──────── Data extracts
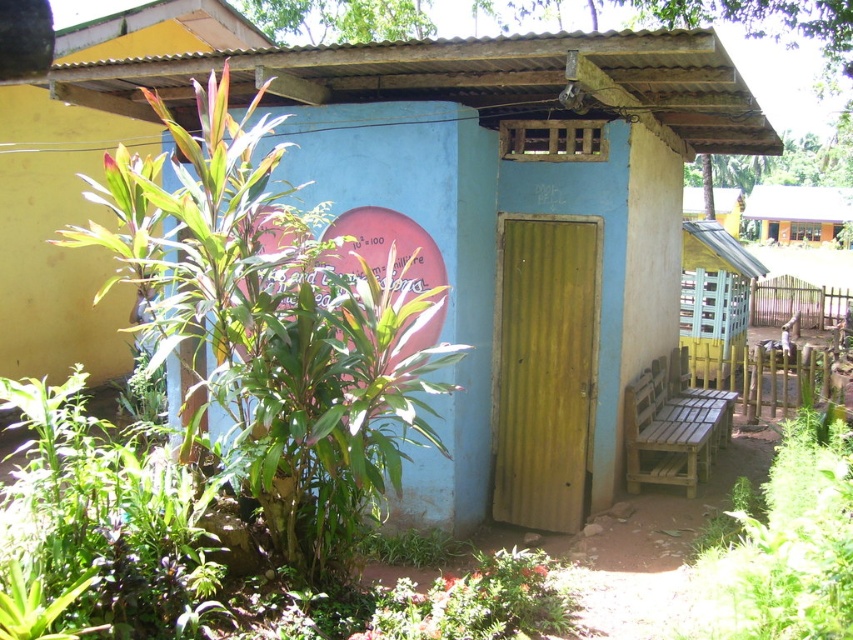
Can you confirm if wooden bench at right is bigger than wooden bench at center?

Yes.

Between wooden bench at right and wooden bench at center, which one is positioned higher?

wooden bench at center

What do you see at coordinates (714, 298) in the screenshot?
I see `wooden bench at right` at bounding box center [714, 298].

Where is `wooden bench at right`? The width and height of the screenshot is (853, 640). wooden bench at right is located at coordinates (714, 298).

From the picture: Can you confirm if green corrugated door at center is positioned to the right of wooden bench at right?

Incorrect, green corrugated door at center is not on the right side of wooden bench at right.

Image resolution: width=853 pixels, height=640 pixels. In order to click on green corrugated door at center in this screenshot , I will do `click(544, 371)`.

Locate an element on the screen. The width and height of the screenshot is (853, 640). green corrugated door at center is located at coordinates (544, 371).

Does green corrugated door at center appear on the left side of wooden bench at center?

Yes, green corrugated door at center is to the left of wooden bench at center.

The image size is (853, 640). What do you see at coordinates (544, 371) in the screenshot?
I see `green corrugated door at center` at bounding box center [544, 371].

Identify the location of green corrugated door at center. (544, 371).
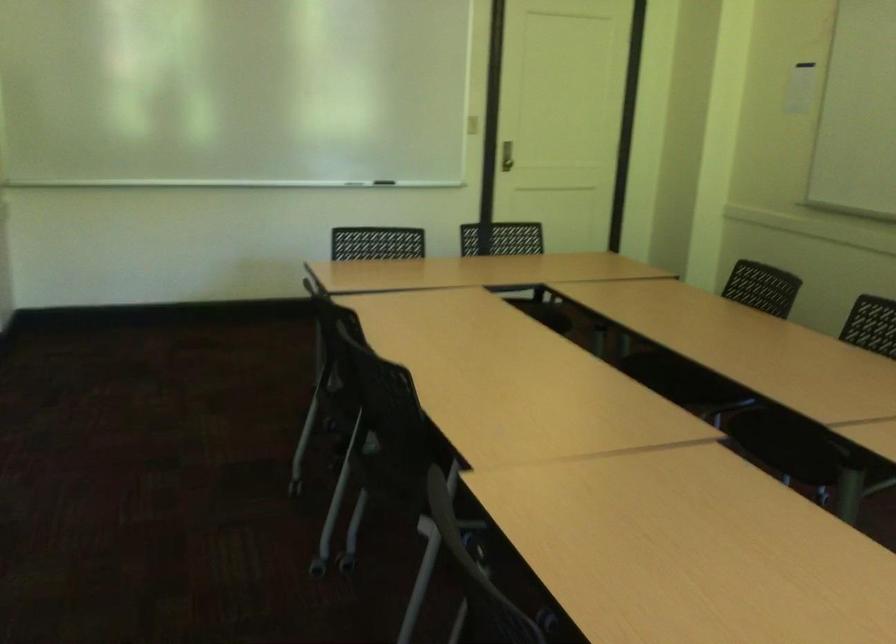
Find the location of a particular element. This screenshot has height=644, width=896. metal door handle is located at coordinates (506, 156).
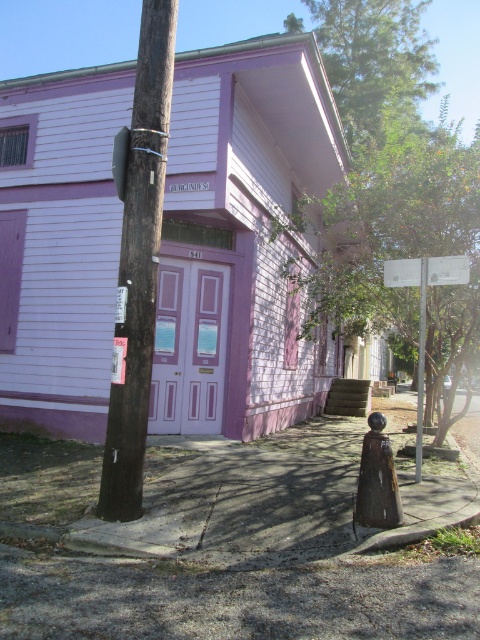
Question: Which object appears closest to the camera in this image?

Choices:
 (A) green leafy tree at center
 (B) brown matte hydrant at lower right
 (C) brown wooden telegraph pole at left

Answer: (B)

Question: Is brown wooden telegraph pole at left wider than metallic silver sign at center?

Choices:
 (A) yes
 (B) no

Answer: (B)

Question: Which object is positioned farthest from the metallic silver sign at center?

Choices:
 (A) green leafy tree at upper center
 (B) brown wooden telegraph pole at left

Answer: (A)

Question: Estimate the real-world distances between objects in this image. Which object is farther from the green leafy tree at center?

Choices:
 (A) brown wooden telegraph pole at left
 (B) metallic silver sign at center

Answer: (A)

Question: Does brown matte hydrant at lower right lie behind metallic silver sign at center?

Choices:
 (A) yes
 (B) no

Answer: (B)

Question: Does green leafy tree at upper center appear under metallic pole at center?

Choices:
 (A) no
 (B) yes

Answer: (A)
────────────────
**Aim of the task**
Copy every one of the lines above word for word, but leave out the pictures.

**Output of the task**
Can you confirm if wooden bench at right is bigger than wooden bench at center?

Yes.

Between wooden bench at right and wooden bench at center, which one is positioned higher?

wooden bench at center

What do you see at coordinates (714, 298) in the screenshot?
I see `wooden bench at right` at bounding box center [714, 298].

Where is `wooden bench at right`? The width and height of the screenshot is (853, 640). wooden bench at right is located at coordinates (714, 298).

From the picture: Can you confirm if green corrugated door at center is positioned to the right of wooden bench at right?

Incorrect, green corrugated door at center is not on the right side of wooden bench at right.

Image resolution: width=853 pixels, height=640 pixels. In order to click on green corrugated door at center in this screenshot , I will do `click(544, 371)`.

Locate an element on the screen. The width and height of the screenshot is (853, 640). green corrugated door at center is located at coordinates (544, 371).

Does green corrugated door at center appear on the left side of wooden bench at center?

Yes, green corrugated door at center is to the left of wooden bench at center.

The image size is (853, 640). What do you see at coordinates (544, 371) in the screenshot?
I see `green corrugated door at center` at bounding box center [544, 371].

Identify the location of green corrugated door at center. (544, 371).
Find the location of a particular element. This screenshot has height=644, width=896. metal door handle is located at coordinates (506, 156).
Question: Which object appears closest to the camera in this image?

Choices:
 (A) green leafy tree at center
 (B) brown matte hydrant at lower right
 (C) brown wooden telegraph pole at left

Answer: (B)

Question: Is brown wooden telegraph pole at left wider than metallic silver sign at center?

Choices:
 (A) yes
 (B) no

Answer: (B)

Question: Which object is positioned farthest from the metallic silver sign at center?

Choices:
 (A) green leafy tree at upper center
 (B) brown wooden telegraph pole at left

Answer: (A)

Question: Estimate the real-world distances between objects in this image. Which object is farther from the green leafy tree at center?

Choices:
 (A) brown wooden telegraph pole at left
 (B) metallic silver sign at center

Answer: (A)

Question: Does brown matte hydrant at lower right lie behind metallic silver sign at center?

Choices:
 (A) yes
 (B) no

Answer: (B)

Question: Does green leafy tree at upper center appear under metallic pole at center?

Choices:
 (A) no
 (B) yes

Answer: (A)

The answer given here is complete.